INSTRUCTIONS FOR THE TASK
Copy each line below that includes "arrow".

____ EXERCISE INPUTS

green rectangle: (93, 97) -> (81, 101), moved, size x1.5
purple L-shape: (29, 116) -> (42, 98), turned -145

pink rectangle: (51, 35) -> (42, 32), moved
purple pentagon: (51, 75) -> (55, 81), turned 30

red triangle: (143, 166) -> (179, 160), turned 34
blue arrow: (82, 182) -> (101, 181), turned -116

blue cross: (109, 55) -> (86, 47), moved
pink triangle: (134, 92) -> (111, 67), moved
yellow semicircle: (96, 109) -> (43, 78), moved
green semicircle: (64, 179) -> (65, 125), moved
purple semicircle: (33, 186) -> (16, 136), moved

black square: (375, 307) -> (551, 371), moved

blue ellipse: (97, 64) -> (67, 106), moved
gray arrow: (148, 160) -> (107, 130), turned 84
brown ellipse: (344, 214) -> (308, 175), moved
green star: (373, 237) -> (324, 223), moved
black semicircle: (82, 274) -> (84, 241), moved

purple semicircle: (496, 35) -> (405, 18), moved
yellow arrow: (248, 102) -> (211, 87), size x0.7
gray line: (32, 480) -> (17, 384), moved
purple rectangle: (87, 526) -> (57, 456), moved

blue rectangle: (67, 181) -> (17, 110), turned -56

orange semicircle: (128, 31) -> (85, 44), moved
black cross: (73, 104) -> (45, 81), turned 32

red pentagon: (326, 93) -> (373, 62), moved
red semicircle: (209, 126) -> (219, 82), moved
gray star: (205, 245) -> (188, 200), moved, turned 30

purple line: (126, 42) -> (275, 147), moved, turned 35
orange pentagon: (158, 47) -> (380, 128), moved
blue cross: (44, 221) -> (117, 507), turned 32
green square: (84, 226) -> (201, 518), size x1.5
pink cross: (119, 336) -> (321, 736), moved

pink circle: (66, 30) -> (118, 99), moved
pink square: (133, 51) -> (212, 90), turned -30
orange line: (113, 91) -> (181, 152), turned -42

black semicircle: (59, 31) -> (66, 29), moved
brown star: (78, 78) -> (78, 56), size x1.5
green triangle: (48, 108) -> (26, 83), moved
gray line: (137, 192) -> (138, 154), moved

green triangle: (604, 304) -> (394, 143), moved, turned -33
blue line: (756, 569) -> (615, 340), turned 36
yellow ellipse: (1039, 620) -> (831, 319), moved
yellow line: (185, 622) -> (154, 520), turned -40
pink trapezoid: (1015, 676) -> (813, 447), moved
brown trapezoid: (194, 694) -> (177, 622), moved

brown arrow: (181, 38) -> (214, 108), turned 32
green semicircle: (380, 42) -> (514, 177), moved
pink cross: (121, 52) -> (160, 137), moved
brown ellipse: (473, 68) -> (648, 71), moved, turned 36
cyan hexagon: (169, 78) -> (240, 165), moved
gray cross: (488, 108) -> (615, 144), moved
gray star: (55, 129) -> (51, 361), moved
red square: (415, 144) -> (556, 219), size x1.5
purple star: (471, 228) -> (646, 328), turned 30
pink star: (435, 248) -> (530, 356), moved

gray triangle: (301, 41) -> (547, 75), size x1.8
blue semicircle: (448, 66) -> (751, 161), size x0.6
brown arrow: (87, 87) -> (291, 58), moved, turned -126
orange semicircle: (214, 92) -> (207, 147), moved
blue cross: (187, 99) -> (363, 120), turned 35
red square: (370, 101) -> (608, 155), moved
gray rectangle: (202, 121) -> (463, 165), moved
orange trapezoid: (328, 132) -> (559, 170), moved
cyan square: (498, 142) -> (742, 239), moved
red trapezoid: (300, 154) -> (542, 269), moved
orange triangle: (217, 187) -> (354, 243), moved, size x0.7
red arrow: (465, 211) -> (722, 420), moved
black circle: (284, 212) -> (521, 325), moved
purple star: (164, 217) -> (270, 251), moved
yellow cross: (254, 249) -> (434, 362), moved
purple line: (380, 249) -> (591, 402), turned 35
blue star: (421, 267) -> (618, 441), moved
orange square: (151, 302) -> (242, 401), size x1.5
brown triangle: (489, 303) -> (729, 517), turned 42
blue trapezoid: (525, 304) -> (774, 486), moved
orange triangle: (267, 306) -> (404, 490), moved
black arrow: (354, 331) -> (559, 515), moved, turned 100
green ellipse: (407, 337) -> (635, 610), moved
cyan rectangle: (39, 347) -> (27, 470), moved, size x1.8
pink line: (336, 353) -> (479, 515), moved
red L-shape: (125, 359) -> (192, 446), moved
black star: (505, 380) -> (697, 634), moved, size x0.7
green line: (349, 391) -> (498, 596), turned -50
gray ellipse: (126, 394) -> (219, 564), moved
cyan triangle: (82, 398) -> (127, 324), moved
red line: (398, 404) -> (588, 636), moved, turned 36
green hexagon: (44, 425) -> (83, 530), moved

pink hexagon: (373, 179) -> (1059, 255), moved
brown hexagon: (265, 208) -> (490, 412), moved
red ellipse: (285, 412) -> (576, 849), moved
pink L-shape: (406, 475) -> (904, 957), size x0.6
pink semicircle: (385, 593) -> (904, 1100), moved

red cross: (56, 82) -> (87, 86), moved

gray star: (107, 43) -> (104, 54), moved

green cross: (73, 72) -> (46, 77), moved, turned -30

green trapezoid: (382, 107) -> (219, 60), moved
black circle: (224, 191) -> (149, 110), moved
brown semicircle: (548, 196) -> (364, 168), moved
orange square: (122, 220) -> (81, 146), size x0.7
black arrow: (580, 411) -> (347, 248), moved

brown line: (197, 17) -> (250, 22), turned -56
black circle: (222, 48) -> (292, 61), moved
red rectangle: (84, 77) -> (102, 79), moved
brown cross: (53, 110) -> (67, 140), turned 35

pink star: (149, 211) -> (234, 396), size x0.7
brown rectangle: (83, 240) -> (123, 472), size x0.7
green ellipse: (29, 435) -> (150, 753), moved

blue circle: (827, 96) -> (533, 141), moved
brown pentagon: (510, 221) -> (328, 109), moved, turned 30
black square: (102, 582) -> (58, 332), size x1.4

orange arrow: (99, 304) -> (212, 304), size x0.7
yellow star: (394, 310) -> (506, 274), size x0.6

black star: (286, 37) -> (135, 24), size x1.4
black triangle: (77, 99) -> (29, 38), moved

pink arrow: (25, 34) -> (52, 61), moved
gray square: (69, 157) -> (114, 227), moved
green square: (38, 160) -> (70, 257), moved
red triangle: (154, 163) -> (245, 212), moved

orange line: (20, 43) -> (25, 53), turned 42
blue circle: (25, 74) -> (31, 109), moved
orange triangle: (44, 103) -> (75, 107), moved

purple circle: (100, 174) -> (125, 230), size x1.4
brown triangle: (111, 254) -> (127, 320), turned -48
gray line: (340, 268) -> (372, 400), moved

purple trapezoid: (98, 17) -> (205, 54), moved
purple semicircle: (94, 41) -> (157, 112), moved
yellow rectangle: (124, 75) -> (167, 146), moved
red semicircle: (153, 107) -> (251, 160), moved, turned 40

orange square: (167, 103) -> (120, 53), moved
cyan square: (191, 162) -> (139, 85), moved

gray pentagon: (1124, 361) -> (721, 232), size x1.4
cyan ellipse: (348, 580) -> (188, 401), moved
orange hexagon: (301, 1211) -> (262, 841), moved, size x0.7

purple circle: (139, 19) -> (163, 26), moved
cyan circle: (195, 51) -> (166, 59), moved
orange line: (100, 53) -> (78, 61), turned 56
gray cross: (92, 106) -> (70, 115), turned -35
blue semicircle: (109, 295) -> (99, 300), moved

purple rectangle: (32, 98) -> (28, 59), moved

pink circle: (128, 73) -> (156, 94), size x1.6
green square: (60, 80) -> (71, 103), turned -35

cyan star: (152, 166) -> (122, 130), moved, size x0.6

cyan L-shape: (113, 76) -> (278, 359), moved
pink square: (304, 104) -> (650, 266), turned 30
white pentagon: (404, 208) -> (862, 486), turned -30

________

SOLUTION
blue arrow: (82, 182) -> (101, 181), turned -116
gray arrow: (148, 160) -> (107, 130), turned 84
yellow arrow: (248, 102) -> (211, 87), size x0.7
brown arrow: (181, 38) -> (214, 108), turned 32
brown arrow: (87, 87) -> (291, 58), moved, turned -126
red arrow: (465, 211) -> (722, 420), moved
black arrow: (354, 331) -> (559, 515), moved, turned 100
black arrow: (580, 411) -> (347, 248), moved
orange arrow: (99, 304) -> (212, 304), size x0.7
pink arrow: (25, 34) -> (52, 61), moved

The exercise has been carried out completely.